• _Exercise instructions_
Would you please set down the entries below exactly as shown?

• _Provided data_
"""

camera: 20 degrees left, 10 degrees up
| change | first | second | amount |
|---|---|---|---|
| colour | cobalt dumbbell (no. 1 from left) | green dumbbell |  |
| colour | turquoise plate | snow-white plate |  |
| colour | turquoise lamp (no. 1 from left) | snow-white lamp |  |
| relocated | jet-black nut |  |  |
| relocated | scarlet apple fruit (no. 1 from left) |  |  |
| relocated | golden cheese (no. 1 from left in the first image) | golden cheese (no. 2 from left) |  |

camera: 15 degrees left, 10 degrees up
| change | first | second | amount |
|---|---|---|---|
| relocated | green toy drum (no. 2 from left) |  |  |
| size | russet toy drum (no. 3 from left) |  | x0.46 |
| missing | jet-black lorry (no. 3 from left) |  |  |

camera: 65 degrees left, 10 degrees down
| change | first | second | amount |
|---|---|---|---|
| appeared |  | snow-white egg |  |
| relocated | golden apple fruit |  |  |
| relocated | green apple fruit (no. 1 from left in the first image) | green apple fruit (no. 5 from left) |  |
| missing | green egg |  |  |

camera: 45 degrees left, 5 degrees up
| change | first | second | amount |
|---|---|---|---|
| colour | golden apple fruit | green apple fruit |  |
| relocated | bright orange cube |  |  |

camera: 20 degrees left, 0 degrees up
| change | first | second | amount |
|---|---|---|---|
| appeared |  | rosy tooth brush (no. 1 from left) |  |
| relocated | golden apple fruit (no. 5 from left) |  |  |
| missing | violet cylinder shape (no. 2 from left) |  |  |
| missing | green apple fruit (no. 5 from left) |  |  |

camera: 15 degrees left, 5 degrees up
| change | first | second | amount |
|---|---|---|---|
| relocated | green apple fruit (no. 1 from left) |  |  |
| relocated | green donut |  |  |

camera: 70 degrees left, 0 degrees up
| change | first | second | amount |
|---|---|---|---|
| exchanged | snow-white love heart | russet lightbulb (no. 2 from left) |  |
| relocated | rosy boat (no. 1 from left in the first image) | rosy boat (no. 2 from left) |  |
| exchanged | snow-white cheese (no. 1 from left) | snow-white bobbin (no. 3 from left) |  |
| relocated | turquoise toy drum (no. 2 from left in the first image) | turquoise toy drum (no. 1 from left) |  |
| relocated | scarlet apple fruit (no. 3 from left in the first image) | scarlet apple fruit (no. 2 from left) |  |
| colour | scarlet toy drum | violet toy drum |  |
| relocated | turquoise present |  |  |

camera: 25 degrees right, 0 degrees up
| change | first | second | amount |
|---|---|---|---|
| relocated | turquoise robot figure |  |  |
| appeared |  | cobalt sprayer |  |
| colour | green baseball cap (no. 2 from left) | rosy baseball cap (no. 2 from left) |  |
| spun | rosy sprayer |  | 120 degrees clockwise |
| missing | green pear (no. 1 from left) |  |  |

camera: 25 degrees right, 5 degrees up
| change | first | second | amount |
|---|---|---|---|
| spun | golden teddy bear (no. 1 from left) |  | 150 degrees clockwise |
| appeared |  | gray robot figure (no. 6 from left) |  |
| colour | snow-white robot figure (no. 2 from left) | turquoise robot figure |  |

"""

• _Exercise result_
camera: 20 degrees left, 10 degrees up
| change | first | second | amount |
|---|---|---|---|
| colour | cobalt dumbbell (no. 1 from left) | green dumbbell |  |
| colour | turquoise plate | snow-white plate |  |
| colour | turquoise lamp (no. 1 from left) | snow-white lamp |  |
| relocated | jet-black nut |  |  |
| relocated | scarlet apple fruit (no. 1 from left) |  |  |
| relocated | golden cheese (no. 1 from left in the first image) | golden cheese (no. 2 from left) |  |

camera: 15 degrees left, 10 degrees up
| change | first | second | amount |
|---|---|---|---|
| relocated | green toy drum (no. 2 from left) |  |  |
| size | russet toy drum (no. 3 from left) |  | x0.46 |
| missing | jet-black lorry (no. 3 from left) |  |  |

camera: 65 degrees left, 10 degrees down
| change | first | second | amount |
|---|---|---|---|
| appeared |  | snow-white egg |  |
| relocated | golden apple fruit |  |  |
| relocated | green apple fruit (no. 1 from left in the first image) | green apple fruit (no. 5 from left) |  |
| missing | green egg |  |  |

camera: 45 degrees left, 5 degrees up
| change | first | second | amount |
|---|---|---|---|
| colour | golden apple fruit | green apple fruit |  |
| relocated | bright orange cube |  |  |

camera: 20 degrees left, 0 degrees up
| change | first | second | amount |
|---|---|---|---|
| appeared |  | rosy tooth brush (no. 1 from left) |  |
| relocated | golden apple fruit (no. 5 from left) |  |  |
| missing | violet cylinder shape (no. 2 from left) |  |  |
| missing | green apple fruit (no. 5 from left) |  |  |

camera: 15 degrees left, 5 degrees up
| change | first | second | amount |
|---|---|---|---|
| relocated | green apple fruit (no. 1 from left) |  |  |
| relocated | green donut |  |  |

camera: 70 degrees left, 0 degrees up
| change | first | second | amount |
|---|---|---|---|
| exchanged | snow-white love heart | russet lightbulb (no. 2 from left) |  |
| relocated | rosy boat (no. 1 from left in the first image) | rosy boat (no. 2 from left) |  |
| exchanged | snow-white cheese (no. 1 from left) | snow-white bobbin (no. 3 from left) |  |
| relocated | turquoise toy drum (no. 2 from left in the first image) | turquoise toy drum (no. 1 from left) |  |
| relocated | scarlet apple fruit (no. 3 from left in the first image) | scarlet apple fruit (no. 2 from left) |  |
| colour | scarlet toy drum | violet toy drum |  |
| relocated | turquoise present |  |  |

camera: 25 degrees right, 0 degrees up
| change | first | second | amount |
|---|---|---|---|
| relocated | turquoise robot figure |  |  |
| appeared |  | cobalt sprayer |  |
| colour | green baseball cap (no. 2 from left) | rosy baseball cap (no. 2 from left) |  |
| spun | rosy sprayer |  | 120 degrees clockwise |
| missing | green pear (no. 1 from left) |  |  |

camera: 25 degrees right, 5 degrees up
| change | first | second | amount |
|---|---|---|---|
| spun | golden teddy bear (no. 1 from left) |  | 150 degrees clockwise |
| appeared |  | gray robot figure (no. 6 from left) |  |
| colour | snow-white robot figure (no. 2 from left) | turquoise robot figure |  |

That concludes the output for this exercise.